TASK: Transcribe the entries below exactly, starting with the line that has "type=delete; before=yellow_masapu; pos1=1043,629" and stopping after the line that has "type=recolor; before=red_fupuno; after=brown_fupuno;"; no pictures belong in the copy.

DATASET:
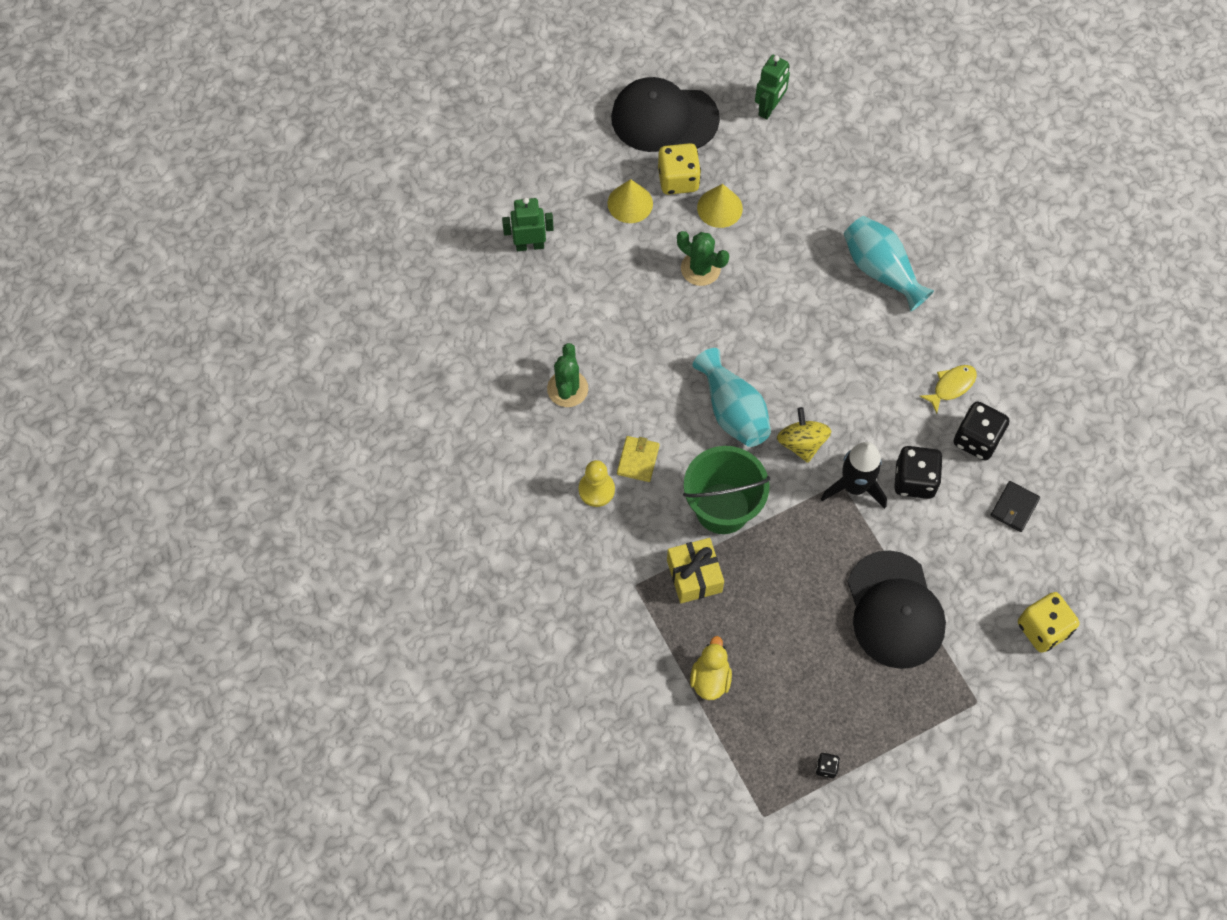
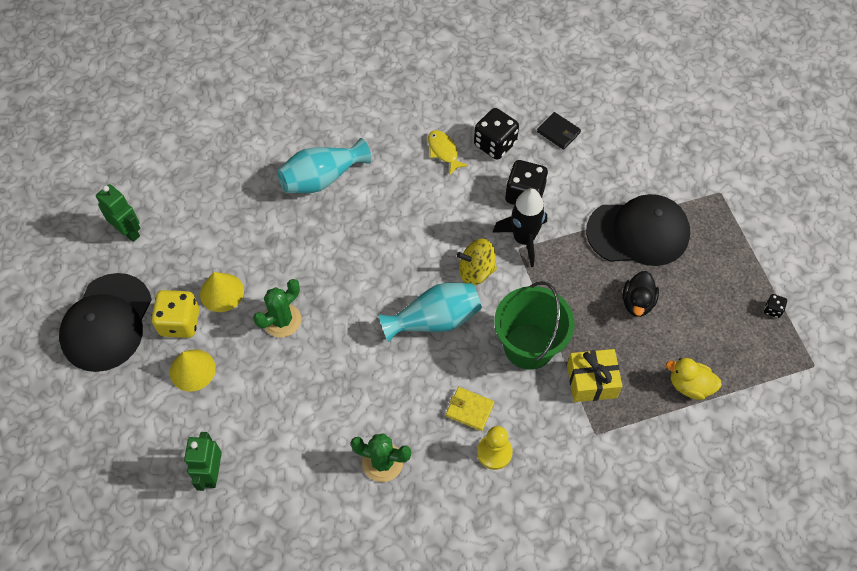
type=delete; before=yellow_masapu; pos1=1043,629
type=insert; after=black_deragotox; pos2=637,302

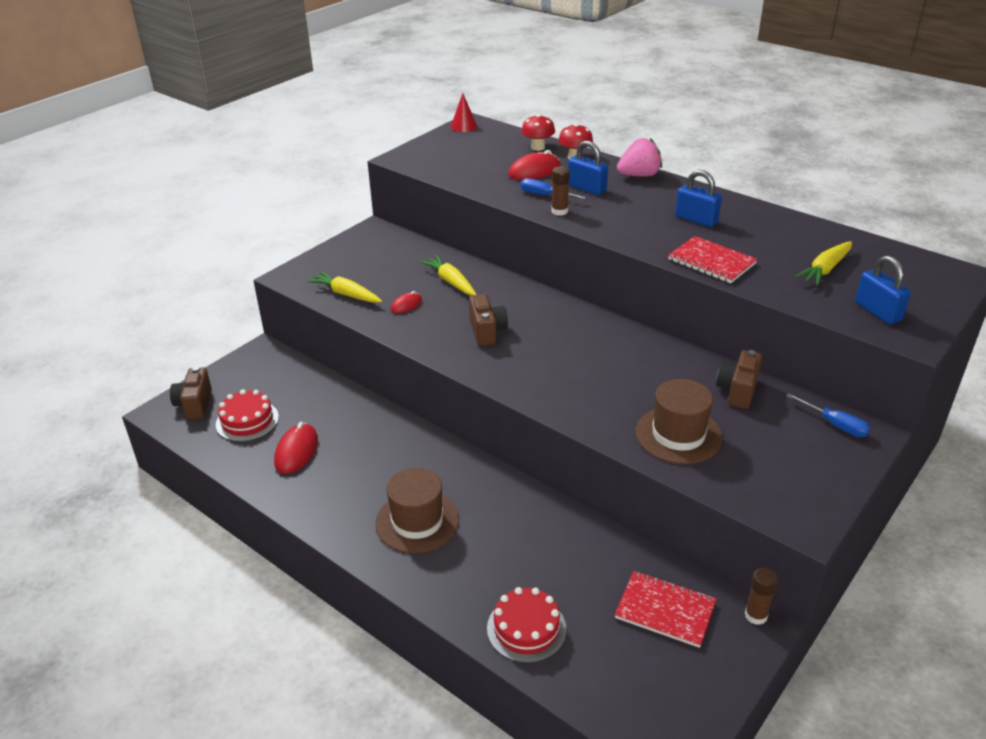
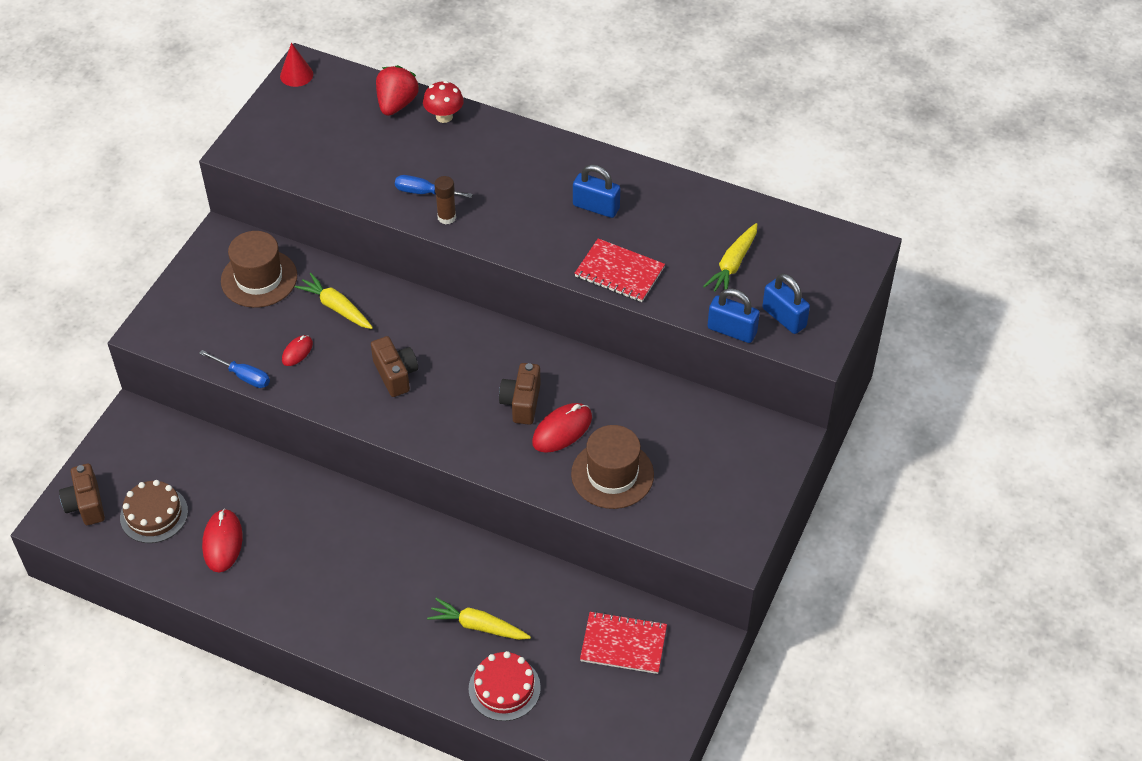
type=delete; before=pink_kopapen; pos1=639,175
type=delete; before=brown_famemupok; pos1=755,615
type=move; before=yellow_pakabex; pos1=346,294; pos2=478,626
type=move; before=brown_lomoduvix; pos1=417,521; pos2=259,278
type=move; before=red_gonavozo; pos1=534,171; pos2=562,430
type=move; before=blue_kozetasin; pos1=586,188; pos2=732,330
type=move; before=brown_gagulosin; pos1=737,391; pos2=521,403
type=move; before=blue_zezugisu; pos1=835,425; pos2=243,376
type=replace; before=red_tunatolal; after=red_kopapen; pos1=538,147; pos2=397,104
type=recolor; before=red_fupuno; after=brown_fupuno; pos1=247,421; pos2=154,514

---

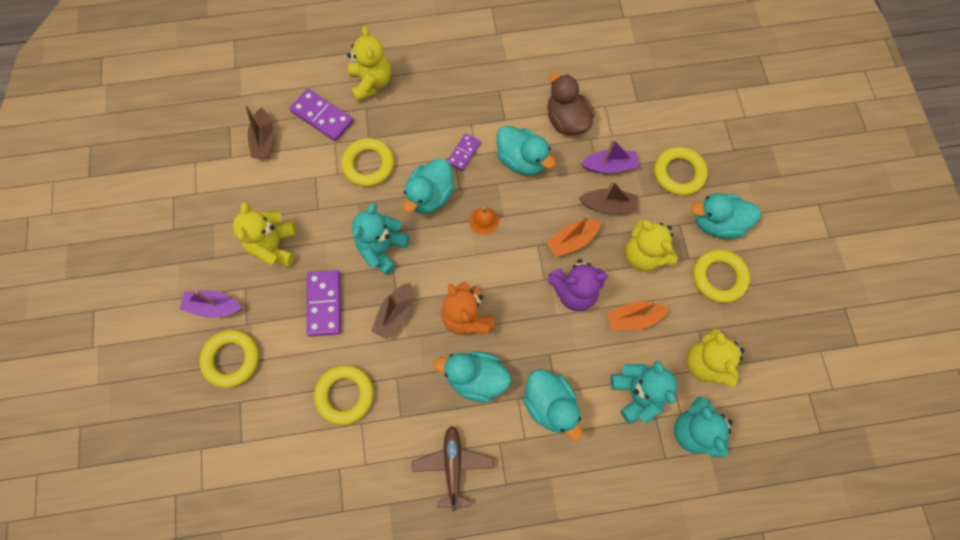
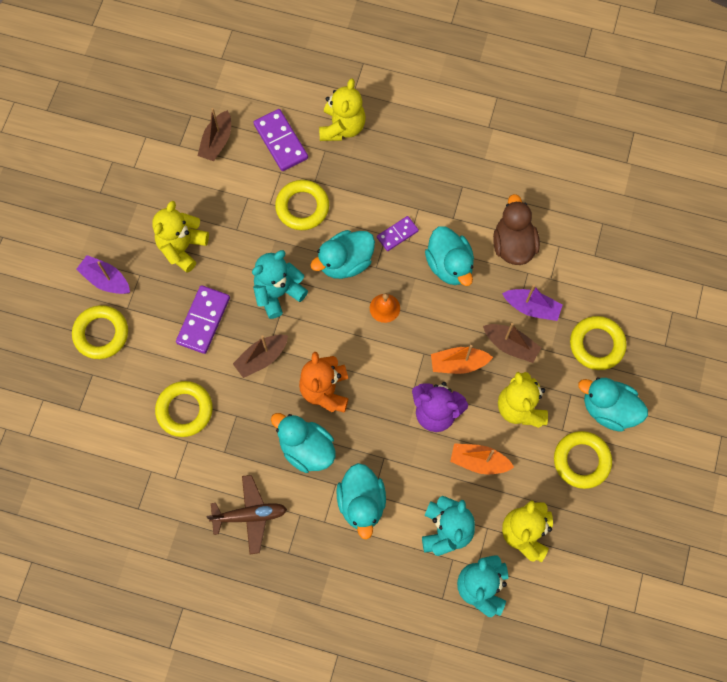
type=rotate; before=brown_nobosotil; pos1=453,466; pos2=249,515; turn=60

ANSWER AREA:
type=delete; before=yellow_masapu; pos1=1043,629
type=insert; after=black_deragotox; pos2=637,302

type=delete; before=pink_kopapen; pos1=639,175
type=delete; before=brown_famemupok; pos1=755,615
type=move; before=yellow_pakabex; pos1=346,294; pos2=478,626
type=move; before=brown_lomoduvix; pos1=417,521; pos2=259,278
type=move; before=red_gonavozo; pos1=534,171; pos2=562,430
type=move; before=blue_kozetasin; pos1=586,188; pos2=732,330
type=move; before=brown_gagulosin; pos1=737,391; pos2=521,403
type=move; before=blue_zezugisu; pos1=835,425; pos2=243,376
type=replace; before=red_tunatolal; after=red_kopapen; pos1=538,147; pos2=397,104
type=recolor; before=red_fupuno; after=brown_fupuno; pos1=247,421; pos2=154,514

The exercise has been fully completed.